Exercise directions: Each line of the data that mentions the string "right" needs to be identified and copied.

Extracted data:
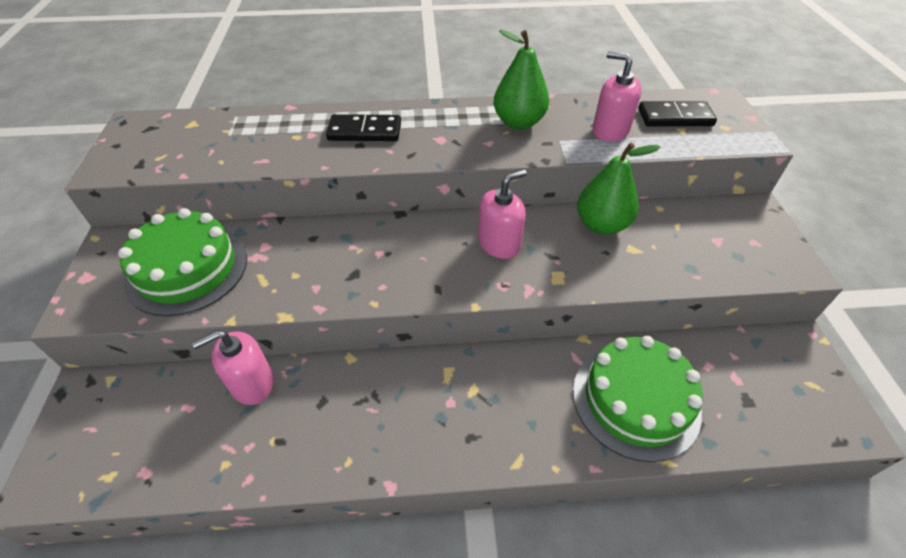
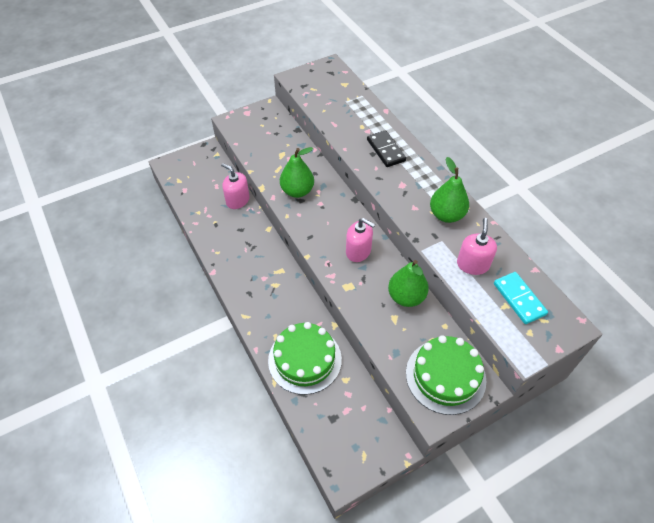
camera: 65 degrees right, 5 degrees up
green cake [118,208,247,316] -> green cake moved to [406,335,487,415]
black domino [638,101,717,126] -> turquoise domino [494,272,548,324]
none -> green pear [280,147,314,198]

--

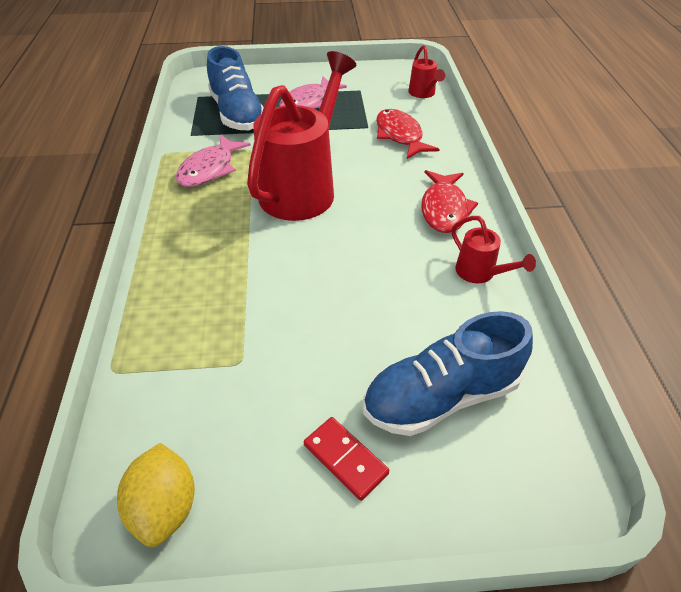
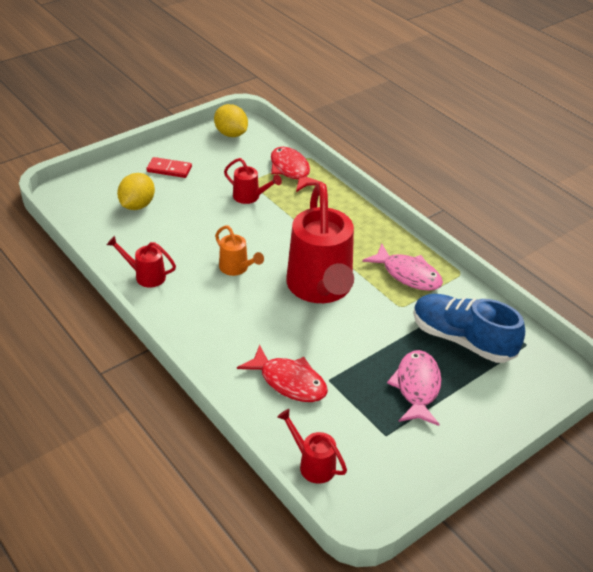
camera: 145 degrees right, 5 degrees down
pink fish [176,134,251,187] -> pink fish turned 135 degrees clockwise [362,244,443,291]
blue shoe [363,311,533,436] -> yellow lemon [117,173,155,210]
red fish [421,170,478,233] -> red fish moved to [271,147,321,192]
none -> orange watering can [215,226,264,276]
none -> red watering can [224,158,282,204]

Answer box:
camera: 65 degrees right, 5 degrees up
camera: 145 degrees right, 5 degrees down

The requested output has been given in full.